## Aim of the exercise
A faithful, complete copy of the entries below is required, with images removed.

== Segment start ==

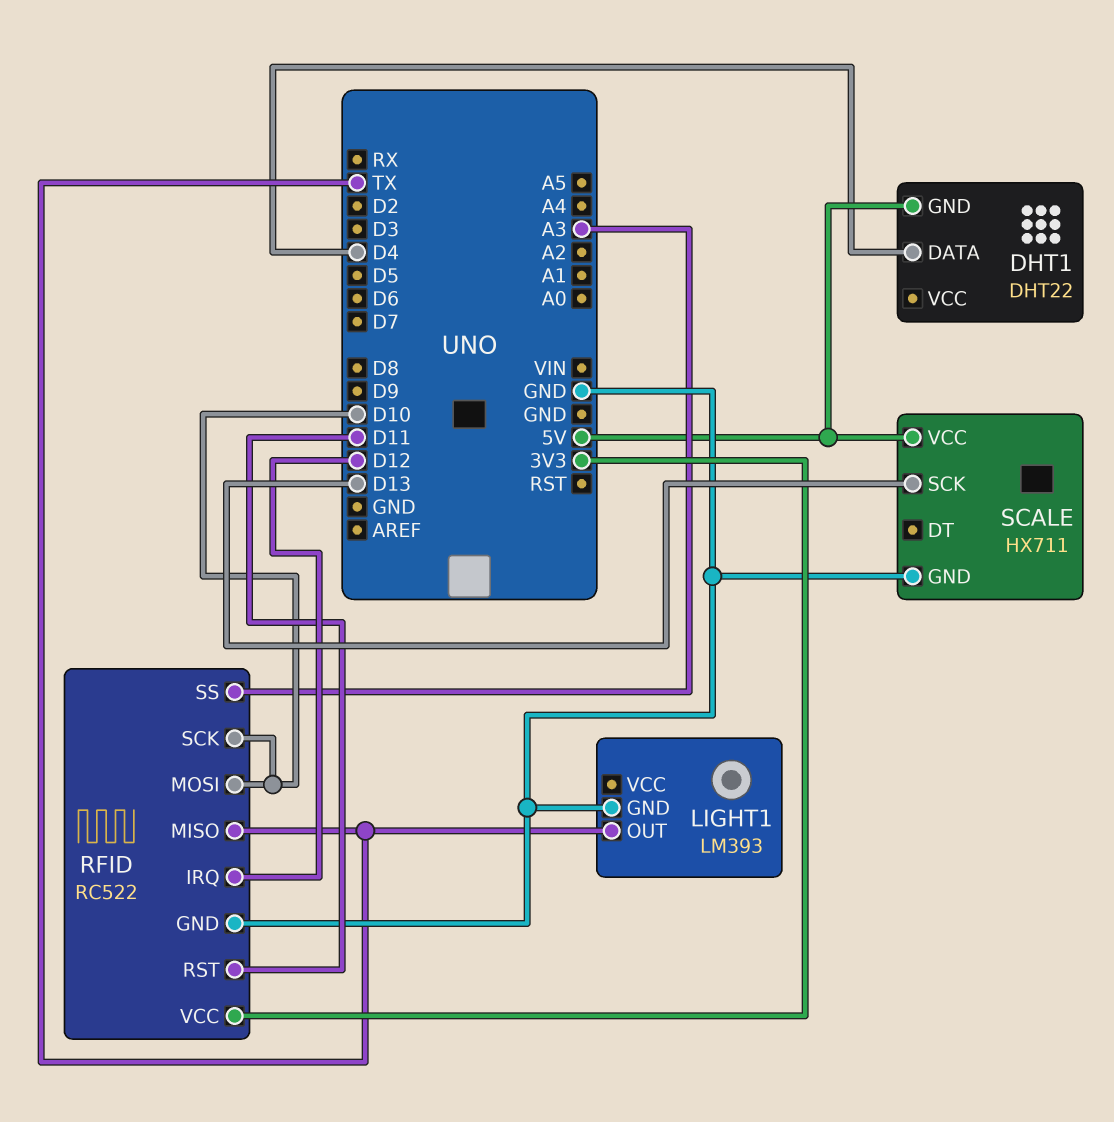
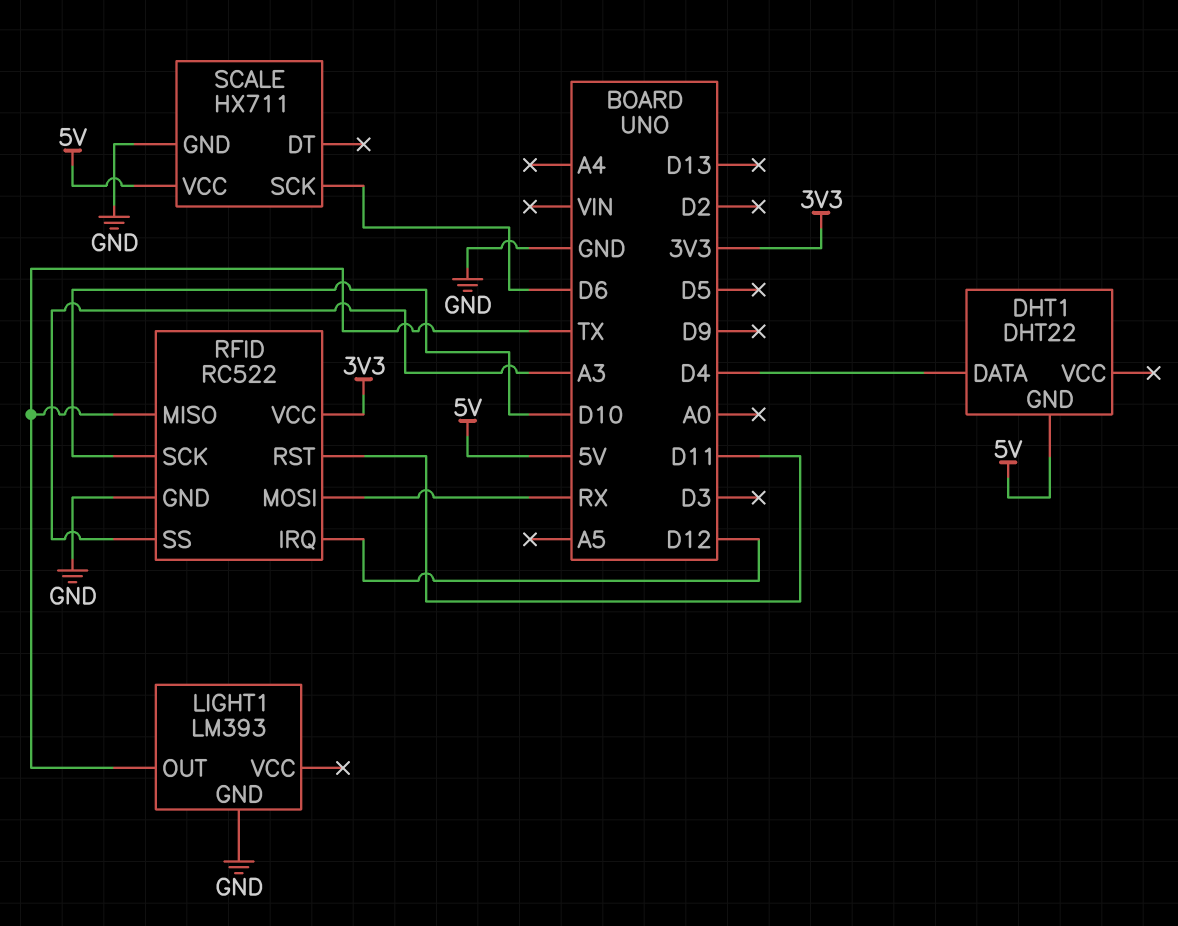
RFID pin MOSI: D10 -> RX
SCALE pin SCK: D13 -> D6

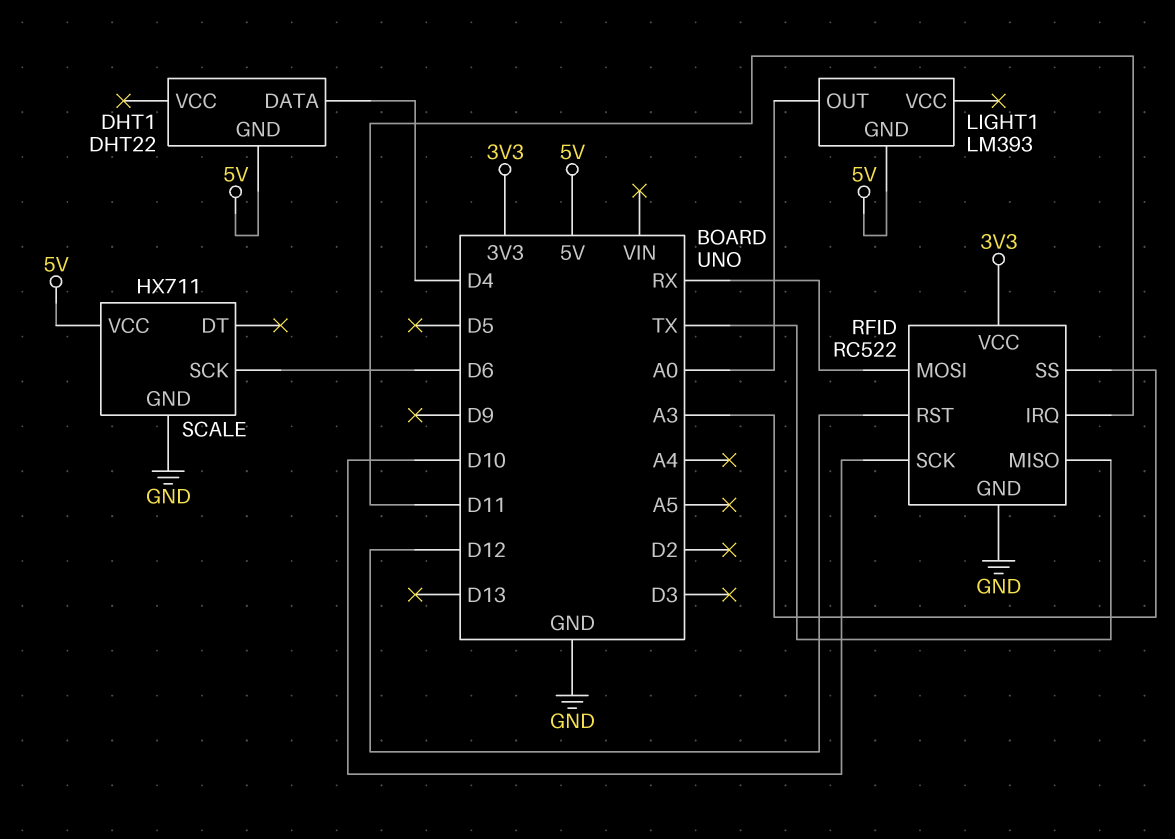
LIGHT1 pin GND: GND -> 5V
LIGHT1 pin OUT: TX -> A0
RFID pin IRQ: D12 -> D11
RFID pin RST: D11 -> D12

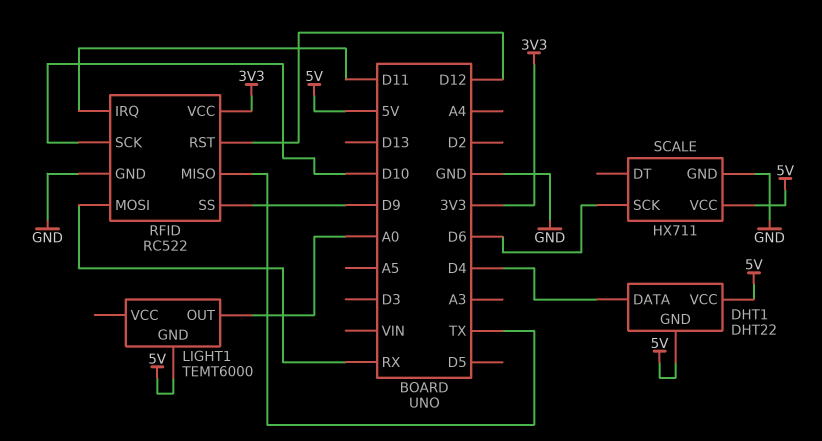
DHT1 pin VCC: none -> 5V
LIGHT1: LM393 -> TEMT6000
RFID pin SS: A3 -> D9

== Segment end ==

## Answer for the task
RFID pin MOSI: D10 -> RX
SCALE pin SCK: D13 -> D6

LIGHT1 pin GND: GND -> 5V
LIGHT1 pin OUT: TX -> A0
RFID pin IRQ: D12 -> D11
RFID pin RST: D11 -> D12

DHT1 pin VCC: none -> 5V
LIGHT1: LM393 -> TEMT6000
RFID pin SS: A3 -> D9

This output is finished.